* Task directions *
Rewrite all the items below with "Title" switched to "Program" and nothing else changed. Leave the pictures out of your answer.

* Records shown *
========================================================================

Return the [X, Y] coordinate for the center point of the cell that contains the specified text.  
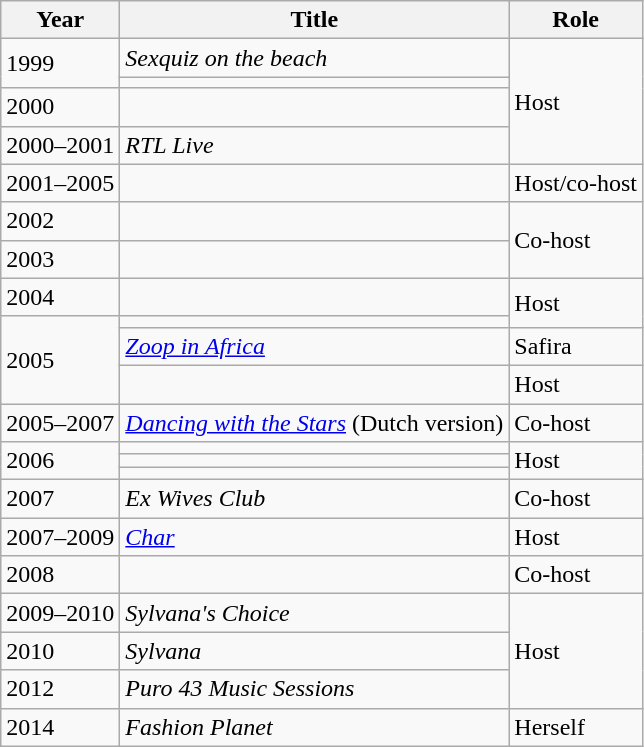
RTL Live [314, 145]
Herself [576, 727]
2012 [60, 689]
2003 [60, 259]
Sylvana [314, 651]
2010 [60, 651]
2014 [60, 727]
1999 [60, 64]
2006 [60, 461]
Char [314, 537]
Host/co-host [576, 183]
Role [576, 20]
Sexquiz on the beach [314, 58]
Puro 43 Music Sessions [314, 689]
2005–2007 [60, 423]
2007–2009 [60, 537]
Fashion Planet [314, 727]
2004 [60, 297]
2005 [60, 360]
Zoop in Africa [314, 346]
2000 [60, 107]
2009–2010 [60, 613]
Dancing with the Stars (Dutch version) [314, 423]
2007 [60, 499]
Title [314, 20]
Sylvana's Choice [314, 613]
Ex Wives Club [314, 499]
2001–2005 [60, 183]
2002 [60, 221]
2000–2001 [60, 145]
2008 [60, 575]
Safira [576, 346]
Year [60, 20]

========================================================================

* Exercise answer *
Return the [X, Y] coordinate for the center point of the cell that contains the specified text.  
RTL Live [314, 145]
Herself [576, 727]
2012 [60, 689]
2003 [60, 259]
Sylvana [314, 651]
2010 [60, 651]
2014 [60, 727]
1999 [60, 64]
2006 [60, 461]
Char [314, 537]
Host/co-host [576, 183]
Role [576, 20]
Sexquiz on the beach [314, 58]
Puro 43 Music Sessions [314, 689]
2005–2007 [60, 423]
2007–2009 [60, 537]
Fashion Planet [314, 727]
2004 [60, 297]
2005 [60, 360]
Zoop in Africa [314, 346]
2000 [60, 107]
2009–2010 [60, 613]
Dancing with the Stars (Dutch version) [314, 423]
2007 [60, 499]
Program [314, 20]
Sylvana's Choice [314, 613]
Ex Wives Club [314, 499]
2001–2005 [60, 183]
2002 [60, 221]
2000–2001 [60, 145]
2008 [60, 575]
Safira [576, 346]
Year [60, 20]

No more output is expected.